- _REQUIRED WORK_: From the records below, print exactly the lines starting at the one containing "none -> yellow brick F7:F9 level 1" and ending at the one containing "none -> red round brick G4 level 2", ends included, and nothing else.

(Collected data entries)
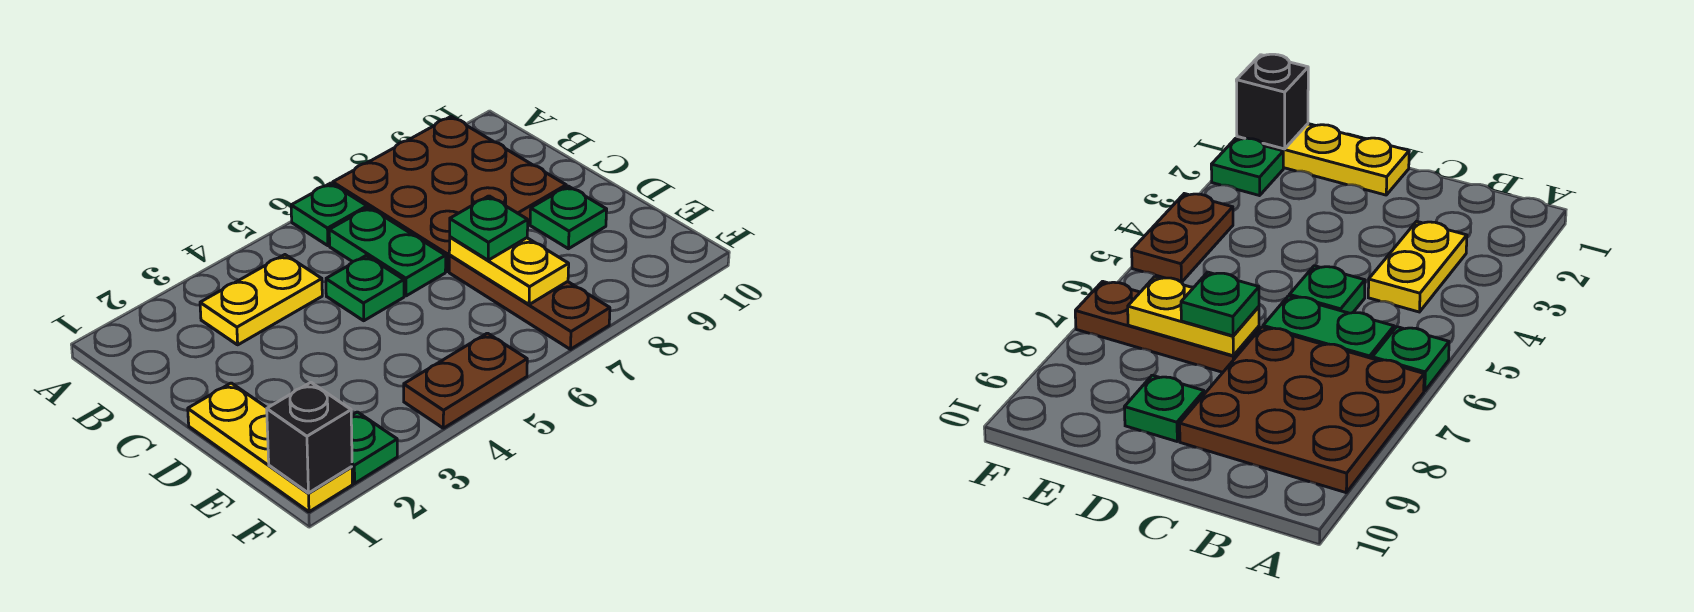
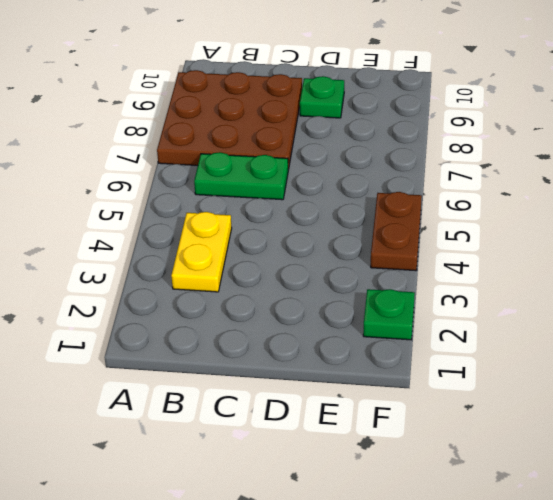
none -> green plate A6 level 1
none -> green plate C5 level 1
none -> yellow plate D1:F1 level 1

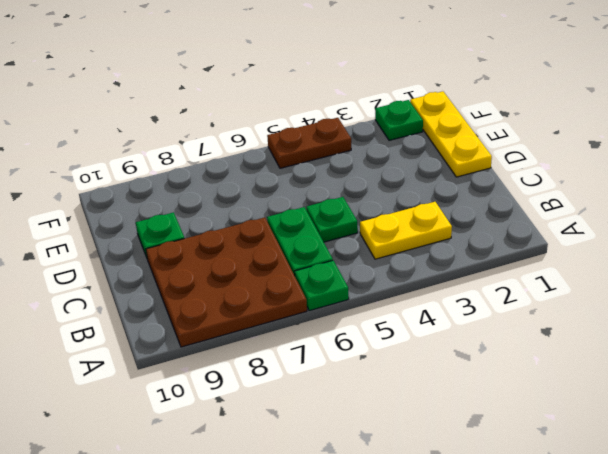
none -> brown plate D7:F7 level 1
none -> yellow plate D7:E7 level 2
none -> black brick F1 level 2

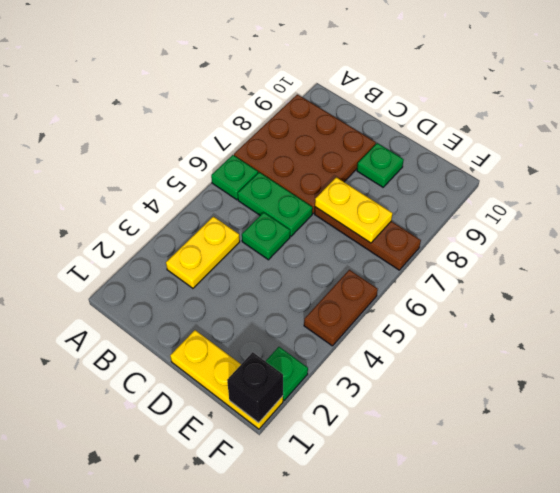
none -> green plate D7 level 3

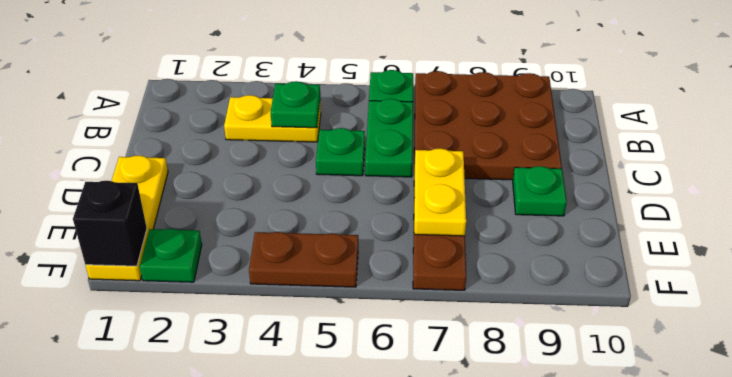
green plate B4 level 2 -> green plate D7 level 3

--

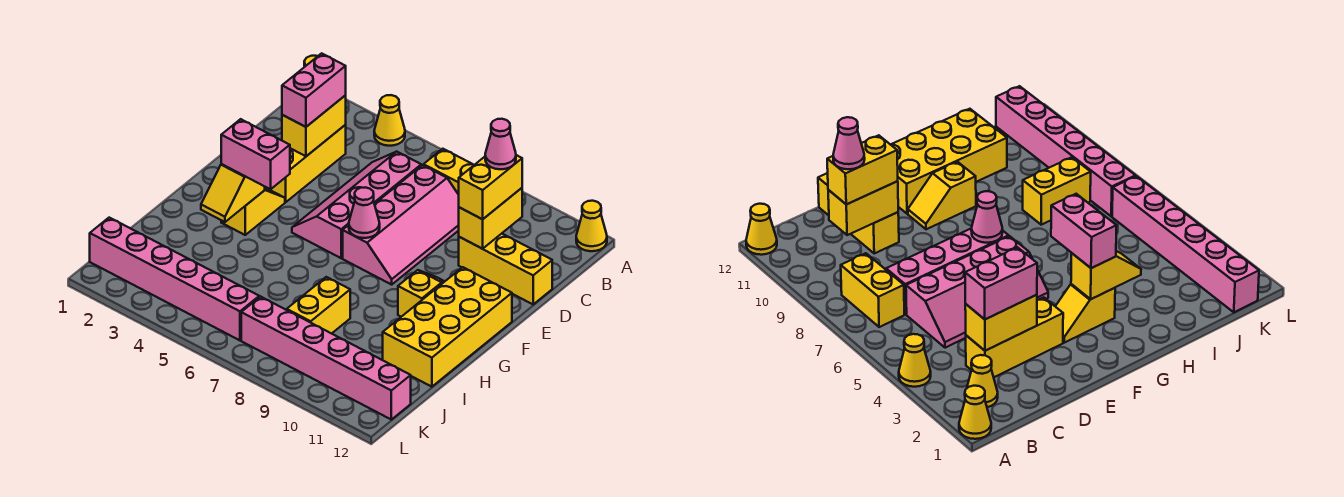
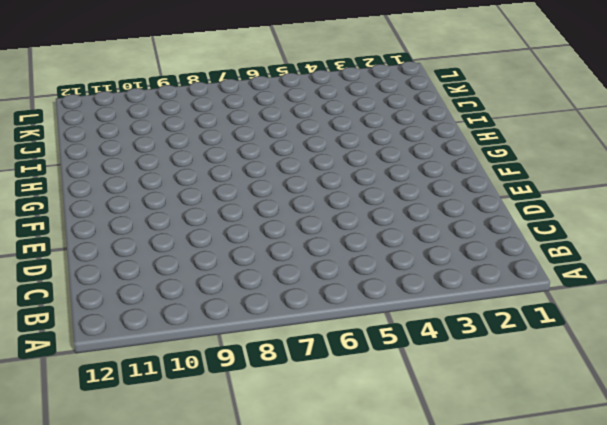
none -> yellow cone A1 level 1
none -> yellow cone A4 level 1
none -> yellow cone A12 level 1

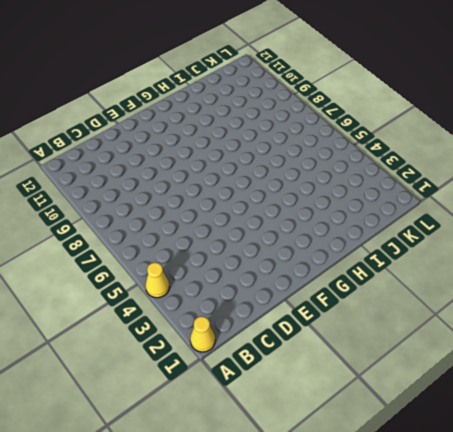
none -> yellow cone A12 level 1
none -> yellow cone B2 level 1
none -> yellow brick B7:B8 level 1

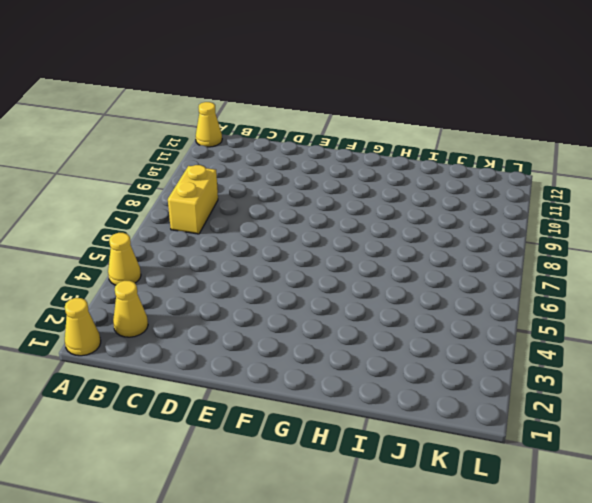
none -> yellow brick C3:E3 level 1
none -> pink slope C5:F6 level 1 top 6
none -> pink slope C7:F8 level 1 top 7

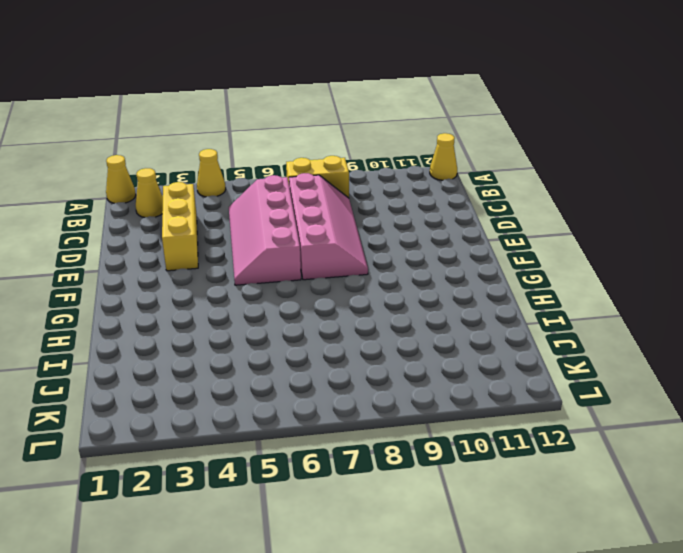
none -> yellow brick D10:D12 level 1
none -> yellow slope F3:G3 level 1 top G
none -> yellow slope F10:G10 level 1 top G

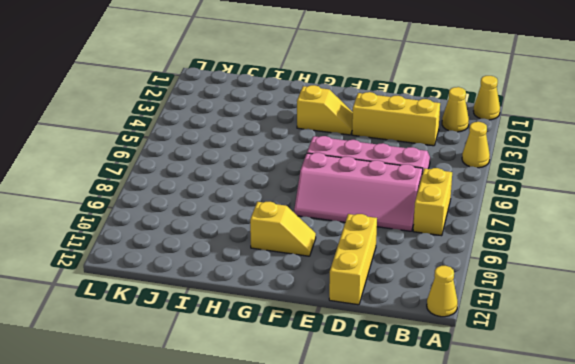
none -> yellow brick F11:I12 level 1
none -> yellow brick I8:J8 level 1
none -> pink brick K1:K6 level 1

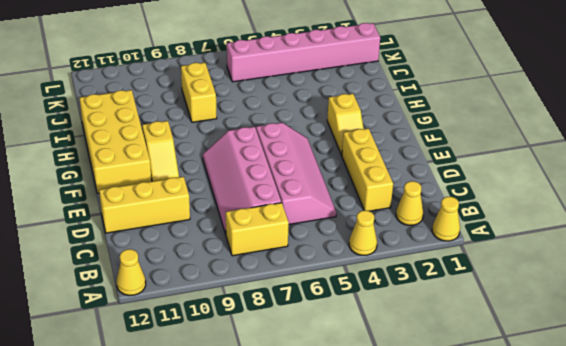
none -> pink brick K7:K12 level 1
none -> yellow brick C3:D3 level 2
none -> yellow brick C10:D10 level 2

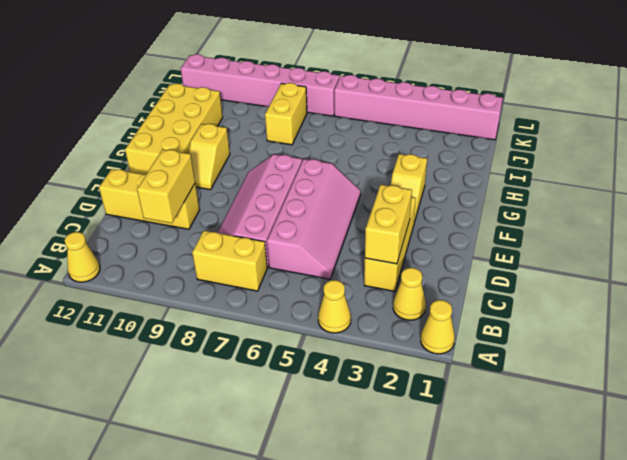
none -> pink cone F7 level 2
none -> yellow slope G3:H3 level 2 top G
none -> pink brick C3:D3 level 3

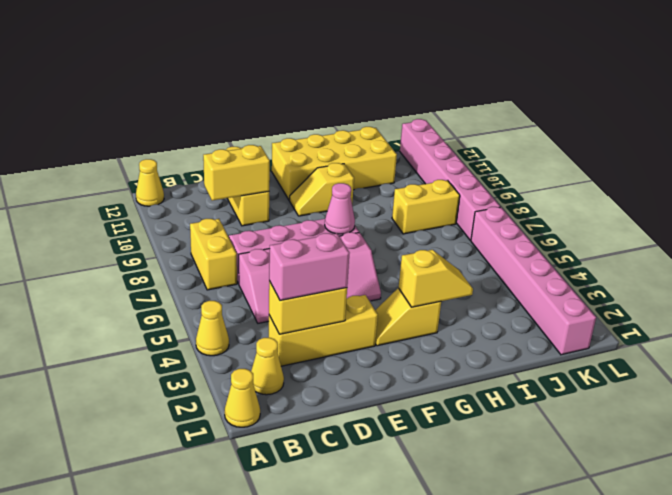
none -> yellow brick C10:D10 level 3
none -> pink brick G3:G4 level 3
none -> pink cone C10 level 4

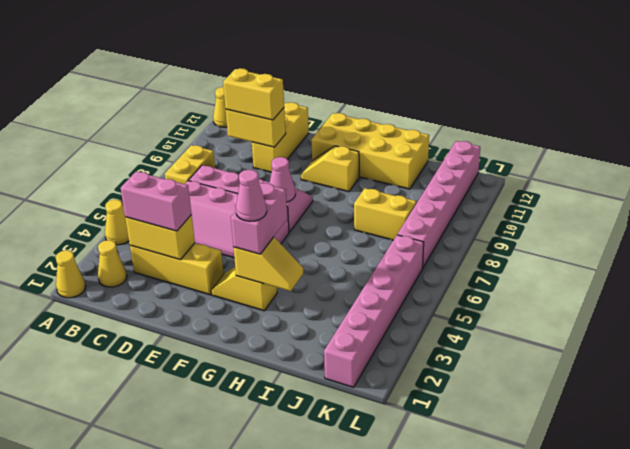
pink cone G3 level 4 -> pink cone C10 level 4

...

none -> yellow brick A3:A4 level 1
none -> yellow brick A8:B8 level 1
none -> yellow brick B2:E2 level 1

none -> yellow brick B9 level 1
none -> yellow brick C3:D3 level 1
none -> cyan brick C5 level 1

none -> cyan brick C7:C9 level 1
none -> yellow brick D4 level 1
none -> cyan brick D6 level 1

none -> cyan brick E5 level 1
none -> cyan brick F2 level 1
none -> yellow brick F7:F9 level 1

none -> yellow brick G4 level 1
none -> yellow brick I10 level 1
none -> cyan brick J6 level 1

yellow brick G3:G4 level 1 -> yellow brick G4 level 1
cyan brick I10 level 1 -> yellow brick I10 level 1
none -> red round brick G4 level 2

- _ANSWER TO THIS TASK_:
none -> yellow brick F7:F9 level 1

none -> yellow brick G4 level 1
none -> yellow brick I10 level 1
none -> cyan brick J6 level 1

yellow brick G3:G4 level 1 -> yellow brick G4 level 1
cyan brick I10 level 1 -> yellow brick I10 level 1
none -> red round brick G4 level 2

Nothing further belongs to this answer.